• DIRECTIONS
Your answer should be the lines of the material that include the word "glasses".

• ENTRIES SHOWN

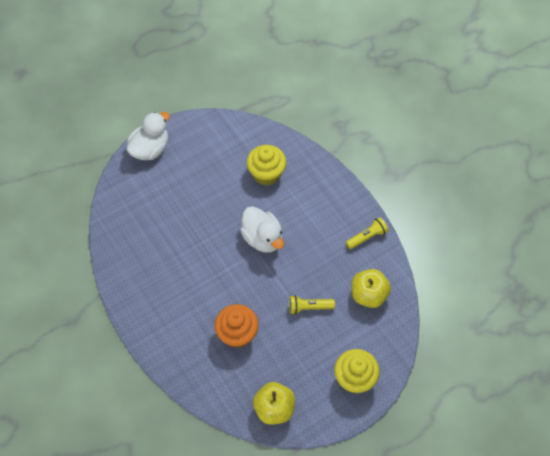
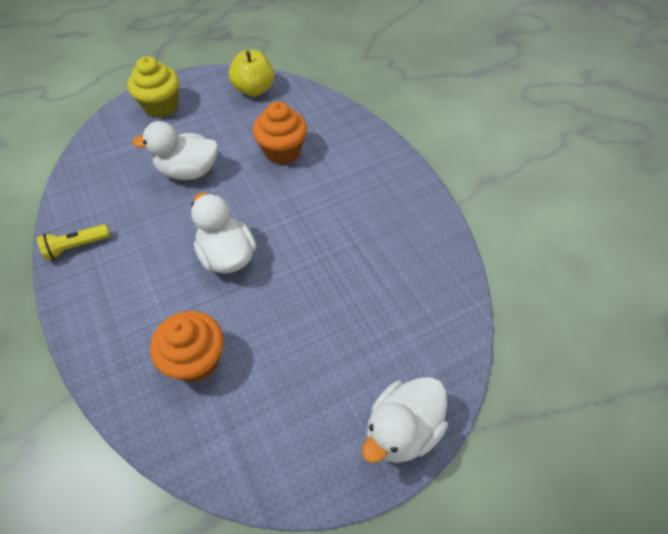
camera: 175 degrees left, 5 degrees down
(266, 174) = (196, 360): yellow cupcake -> orange cupcake
(309, 307) = (188, 171): yellow flashlight -> white duck
(368, 295) = (109, 178): yellow apple -> none

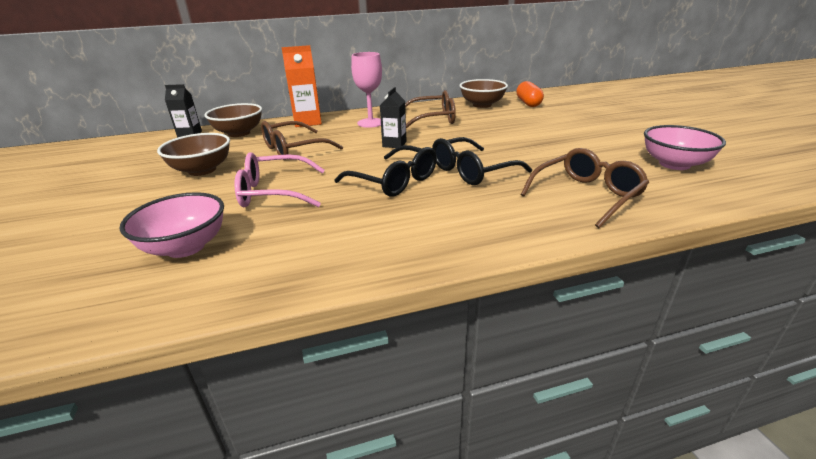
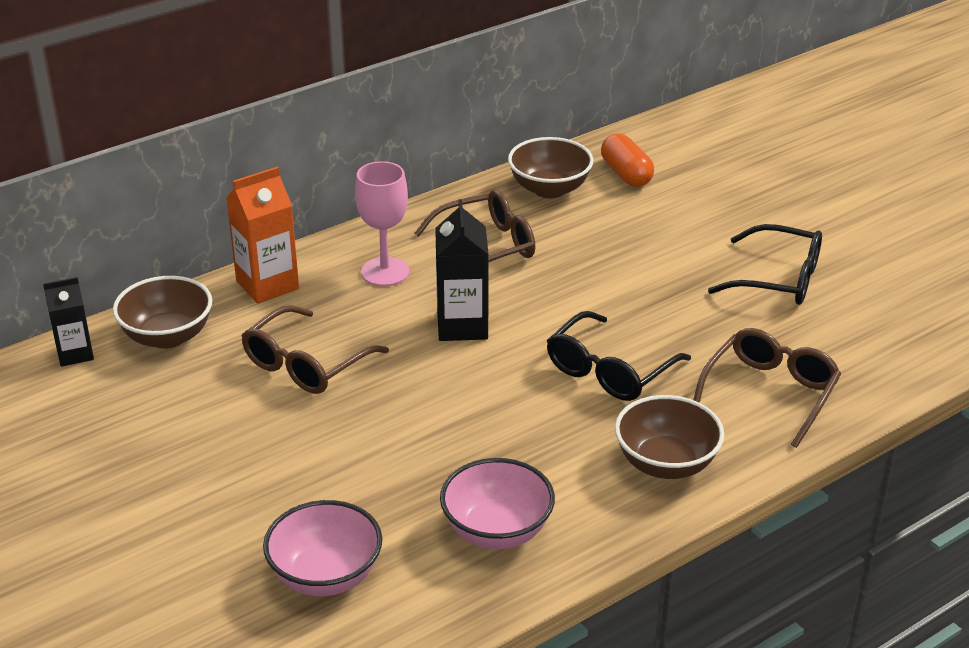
camera: 20 degrees left, 5 degrees up
(202, 170) = (199, 439): brown bowl -> brown bowl (666, 463)
(274, 192) = (357, 464): pink glasses -> none
(394, 144) = (462, 326): black carton -> black carton, size x1.53
(394, 181) = (513, 410): black glasses -> black glasses (778, 279)
(674, 164) = (866, 311): pink bowl -> pink bowl (497, 531)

• OUTPUT BELOW
(274, 192) = (357, 464): pink glasses -> none
(394, 181) = (513, 410): black glasses -> black glasses (778, 279)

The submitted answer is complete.